▶ TASK PROMPT
Reproduce every one of the rows below word for word, leaving out the pictures.

+++++

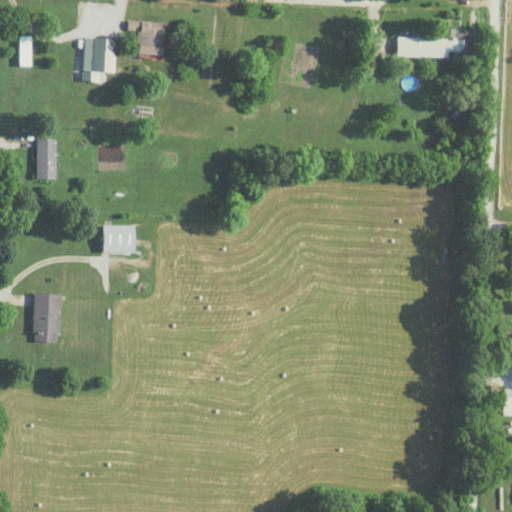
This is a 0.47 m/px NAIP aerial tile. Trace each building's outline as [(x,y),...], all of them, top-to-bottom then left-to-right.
[(163,54),(164,21),(127,21),(127,30),(136,31),(136,54),(163,54)] [(395,36),(395,56),(473,58),(474,31),(445,30),(445,37),(395,36)] [(18,65),(30,65),(30,35),(18,35),(18,65)] [(81,70),(113,71),(114,38),(82,37),(81,70)] [(35,178),(55,178),(55,138),(35,138),(35,178)] [(134,224),(102,224),(102,251),(134,251),(134,224)] [(32,341),(58,341),(58,293),(32,293),(32,341)] [(502,414),(511,414),(511,394),(502,395),(502,414)]
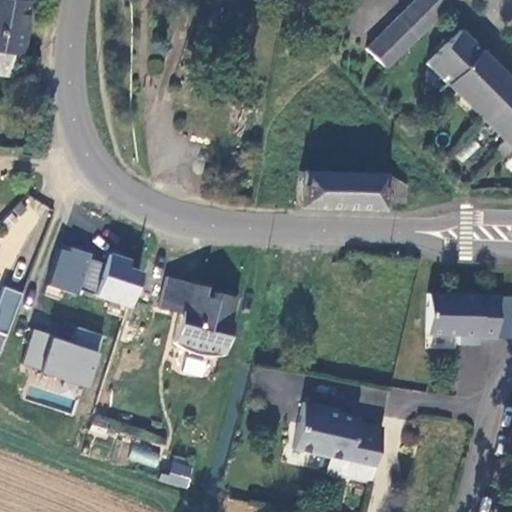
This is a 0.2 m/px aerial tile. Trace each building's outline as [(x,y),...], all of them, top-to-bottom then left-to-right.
[(0,0),(0,78),(13,81),(17,62),(27,64),(30,49),(22,47),(32,5),(9,0),(0,0)] [(446,0),(415,0),(370,47),(389,67),(451,4),(446,0)] [(511,149),(511,94),(503,86),(508,81),(470,44),(474,41),(462,29),(428,65),(448,84),(441,91),(448,98),(458,88),(510,137),(497,151),(503,157),(511,149)] [(408,203),(409,184),(400,181),(397,175),(309,172),(306,209),(389,212),(390,202),(408,203)] [(87,258),(88,254),(68,247),(66,252),(58,249),(45,286),(74,295),(76,289),(87,258)] [(87,258),(76,289),(130,307),(141,273),(126,267),(129,260),(109,253),(106,264),(87,258)] [(180,311),(173,340),(175,342),(178,345),(181,347),(184,348),(188,350),(192,352),(196,353),(199,354),(205,355),(209,355),(214,355),(218,355),(222,354),(238,297),(216,291),(214,297),(203,294),(206,285),(168,274),(159,305),(180,311)] [(0,350),(21,292),(2,285),(0,291),(0,350)] [(499,296),(429,293),(427,332),(458,334),(458,344),(479,345),(479,337),(497,338),(499,296)] [(40,372),(39,374),(89,387),(103,334),(76,326),(71,344),(61,341),(62,339),(31,330),(22,367),(40,372)] [(207,374),(206,356),(183,358),(185,376),(207,374)] [(342,472),(373,479),(384,431),(354,424),(355,419),(324,411),(326,406),(305,401),(294,445),(332,454),(346,457),(342,472)] [(128,460),(157,466),(160,451),(131,444),(128,460)] [(328,469),(342,472),(346,457),(332,454),(328,469)] [(170,457),(163,481),(188,488),(194,464),(170,457)]
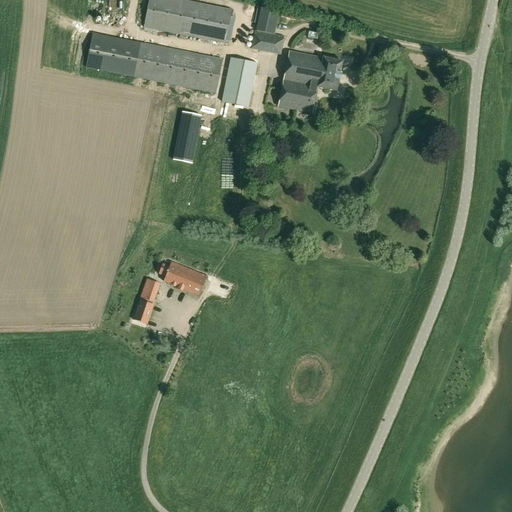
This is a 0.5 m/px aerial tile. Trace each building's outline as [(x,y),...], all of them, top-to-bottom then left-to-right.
[(232,14),(232,11),(179,0),(150,0),(145,28),(226,45),(226,41),(230,42),(235,15),(232,14)] [(261,6),(257,35),(255,35),(252,51),(282,56),(285,38),(275,36),(279,9),(261,6)] [(134,77),(216,94),(222,60),(141,44),(92,33),(85,68),(109,73),(134,77)] [(284,81),(317,88),(337,92),(343,62),(323,58),(323,59),(289,53),(284,81)] [(229,58),(223,100),(248,103),(253,62),(229,58)] [(312,114),(317,88),(284,81),(278,107),(312,114)] [(255,203),(262,202),(260,195),(253,197),(255,203)] [(253,223),(264,218),(260,209),(249,214),(253,223)] [(172,263),(170,268),(163,265),(159,275),(166,278),(164,283),(199,297),(207,278),(172,263)] [(160,285),(147,280),(140,300),(154,304),(160,285)] [(217,323),(225,295),(203,290),(195,323),(210,327),(212,321),(217,323)] [(153,306),(140,302),(134,321),(146,326),(153,306)] [(111,340),(121,339),(120,332),(110,333),(111,340)]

+++++

▶ CORRECT RESPONSE
This is a 0.47 m/px NAIP aerial tile. Trace each building's outline as [(x,y),...], all of them, top-to-bottom then left-to-right.
[(163,54),(164,21),(127,21),(127,30),(136,31),(136,54),(163,54)] [(395,36),(395,56),(473,58),(474,31),(445,30),(445,37),(395,36)] [(18,65),(30,65),(30,35),(18,35),(18,65)] [(81,70),(113,71),(114,38),(82,37),(81,70)] [(35,178),(55,178),(55,138),(35,138),(35,178)] [(134,224),(102,224),(102,251),(134,251),(134,224)] [(32,341),(58,341),(58,293),(32,293),(32,341)] [(502,414),(511,414),(511,394),(502,395),(502,414)]
This is a 0.2 m/px aerial tile. Trace each building's outline as [(x,y),...], all of them, top-to-bottom then left-to-right.
[(0,0),(0,78),(13,81),(17,62),(27,64),(30,49),(22,47),(32,5),(9,0),(0,0)] [(446,0),(415,0),(370,47),(389,67),(451,4),(446,0)] [(511,149),(511,94),(503,86),(508,81),(470,44),(474,41),(462,29),(428,65),(448,84),(441,91),(448,98),(458,88),(510,137),(497,151),(503,157),(511,149)] [(408,203),(409,184),(400,181),(397,175),(309,172),(306,209),(389,212),(390,202),(408,203)] [(87,258),(88,254),(68,247),(66,252),(58,249),(45,286),(74,295),(76,289),(87,258)] [(87,258),(76,289),(130,307),(141,273),(126,267),(129,260),(109,253),(106,264),(87,258)] [(180,311),(173,340),(175,342),(178,345),(181,347),(184,348),(188,350),(192,352),(196,353),(199,354),(205,355),(209,355),(214,355),(218,355),(222,354),(238,297),(216,291),(214,297),(203,294),(206,285),(168,274),(159,305),(180,311)] [(0,350),(21,292),(2,285),(0,291),(0,350)] [(499,296),(429,293),(427,332),(458,334),(458,344),(479,345),(479,337),(497,338),(499,296)] [(40,372),(39,374),(89,387),(103,334),(76,326),(71,344),(61,341),(62,339),(31,330),(22,367),(40,372)] [(207,374),(206,356),(183,358),(185,376),(207,374)] [(342,472),(373,479),(384,431),(354,424),(355,419),(324,411),(326,406),(305,401),(294,445),(332,454),(346,457),(342,472)] [(128,460),(157,466),(160,451),(131,444),(128,460)] [(328,469),(342,472),(346,457),(332,454),(328,469)] [(170,457),(163,481),(188,488),(194,464),(170,457)]
This is a 0.5 m/px aerial tile. Trace each building's outline as [(x,y),...], all of them, top-to-bottom then left-to-right.
[(232,14),(232,11),(179,0),(150,0),(145,28),(226,45),(226,41),(230,42),(235,15),(232,14)] [(261,6),(257,35),(255,35),(252,51),(282,56),(285,38),(275,36),(279,9),(261,6)] [(134,77),(216,94),(222,60),(141,44),(92,33),(85,68),(109,73),(134,77)] [(284,81),(317,88),(337,92),(343,62),(323,58),(323,59),(289,53),(284,81)] [(229,58),(223,100),(248,103),(253,62),(229,58)] [(312,114),(317,88),(284,81),(278,107),(312,114)] [(255,203),(262,202),(260,195),(253,197),(255,203)] [(253,223),(264,218),(260,209),(249,214),(253,223)] [(172,263),(170,268),(163,265),(159,275),(166,278),(164,283),(199,297),(207,278),(172,263)] [(160,285),(147,280),(140,300),(154,304),(160,285)] [(217,323),(225,295),(203,290),(195,323),(210,327),(212,321),(217,323)] [(153,306),(140,302),(134,321),(146,326),(153,306)] [(111,340),(121,339),(120,332),(110,333),(111,340)]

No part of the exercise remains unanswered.